Stored entries:
★ ★ ★ ★ ★ ★ ★

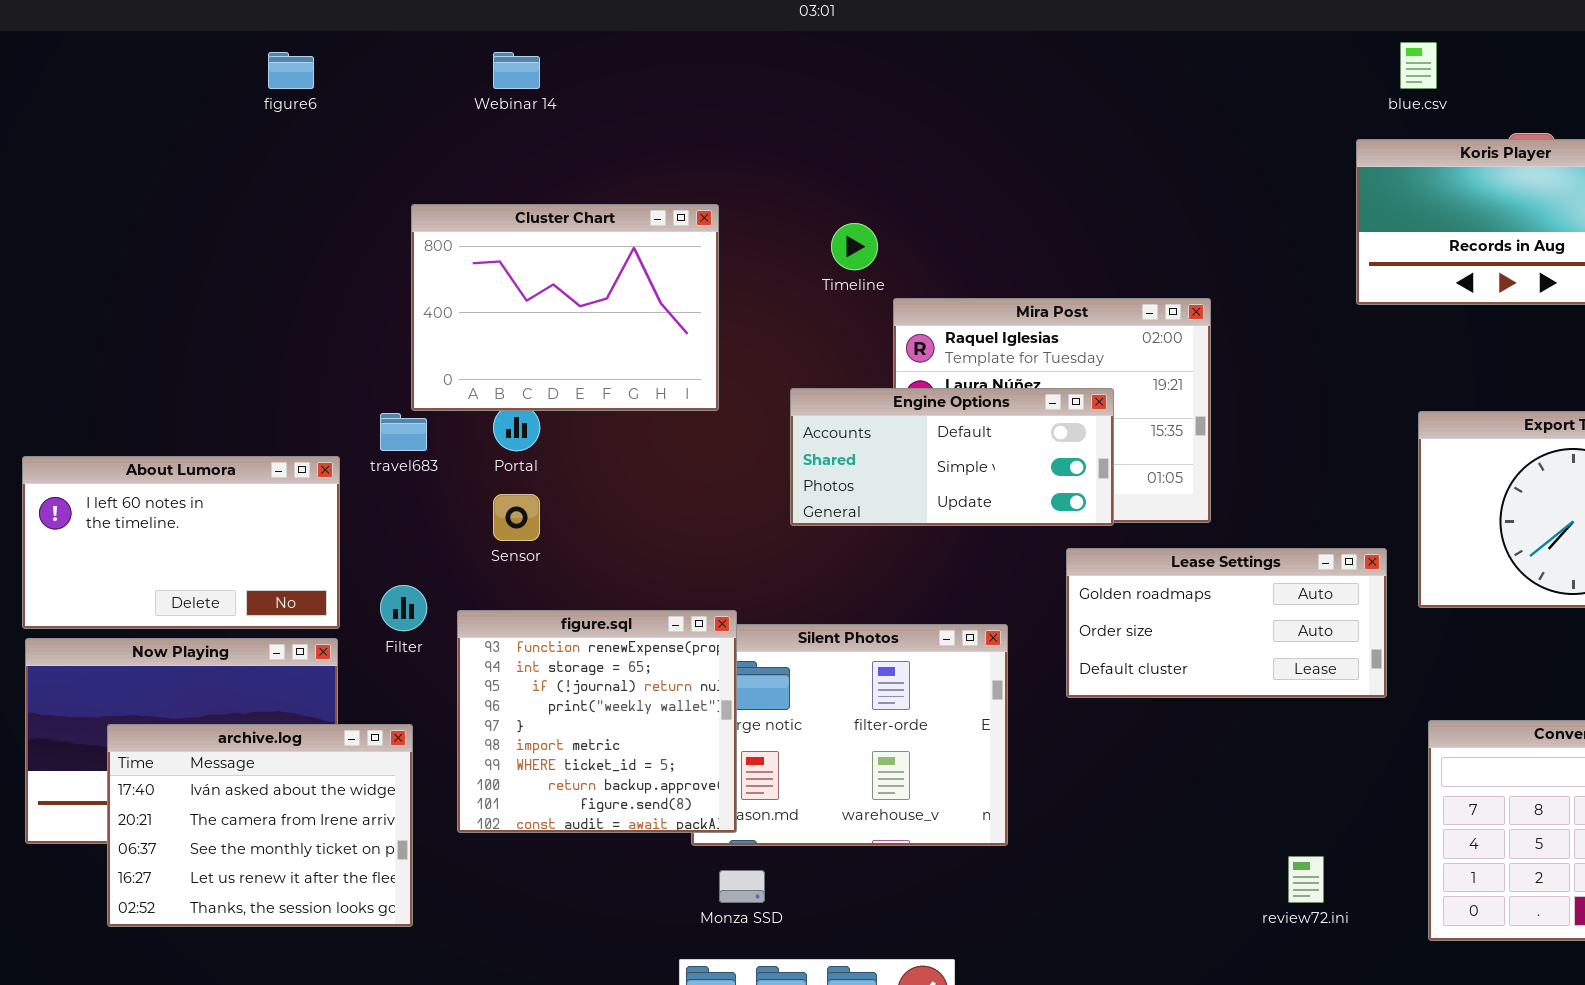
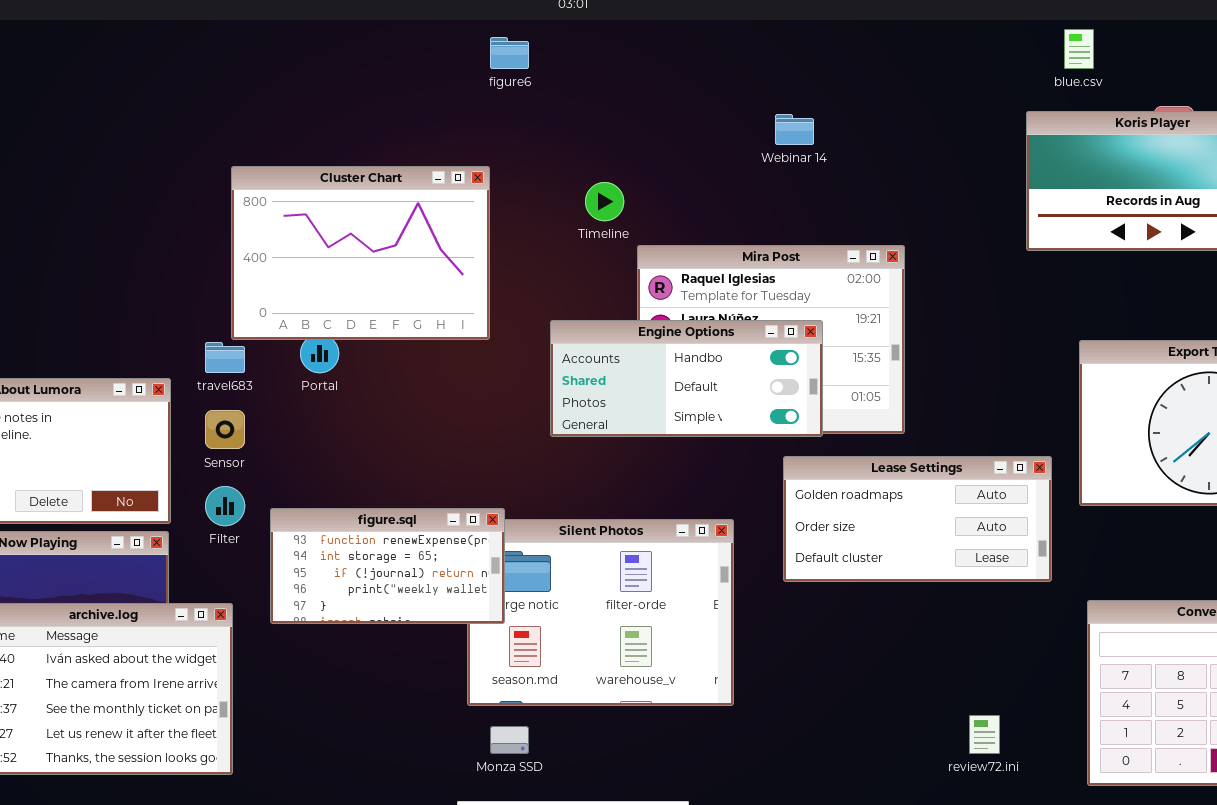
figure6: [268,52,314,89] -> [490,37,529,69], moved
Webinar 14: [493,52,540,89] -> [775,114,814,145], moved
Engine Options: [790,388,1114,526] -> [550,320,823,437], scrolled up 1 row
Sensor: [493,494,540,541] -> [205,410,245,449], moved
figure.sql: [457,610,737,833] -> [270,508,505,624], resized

★ ★ ★ ★ ★ ★ ★

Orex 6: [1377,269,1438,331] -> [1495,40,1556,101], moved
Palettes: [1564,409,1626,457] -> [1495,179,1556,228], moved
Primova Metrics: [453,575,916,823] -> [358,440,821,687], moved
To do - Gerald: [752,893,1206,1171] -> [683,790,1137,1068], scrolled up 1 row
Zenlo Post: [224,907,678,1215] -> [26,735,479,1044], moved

★ ★ ★ ★ ★ ★ ★

ABOUT THIS EXERCISE:
Reproduce the lines of the entries above from the one with "Primova Metrics: [453,575,916,823]" to the one with "Zenlo Post: [224,907,678,1215]", both included, exactly and without any other line.

RESPONSE AREA:
Primova Metrics: [453,575,916,823] -> [358,440,821,687], moved
To do - Gerald: [752,893,1206,1171] -> [683,790,1137,1068], scrolled up 1 row
Zenlo Post: [224,907,678,1215] -> [26,735,479,1044], moved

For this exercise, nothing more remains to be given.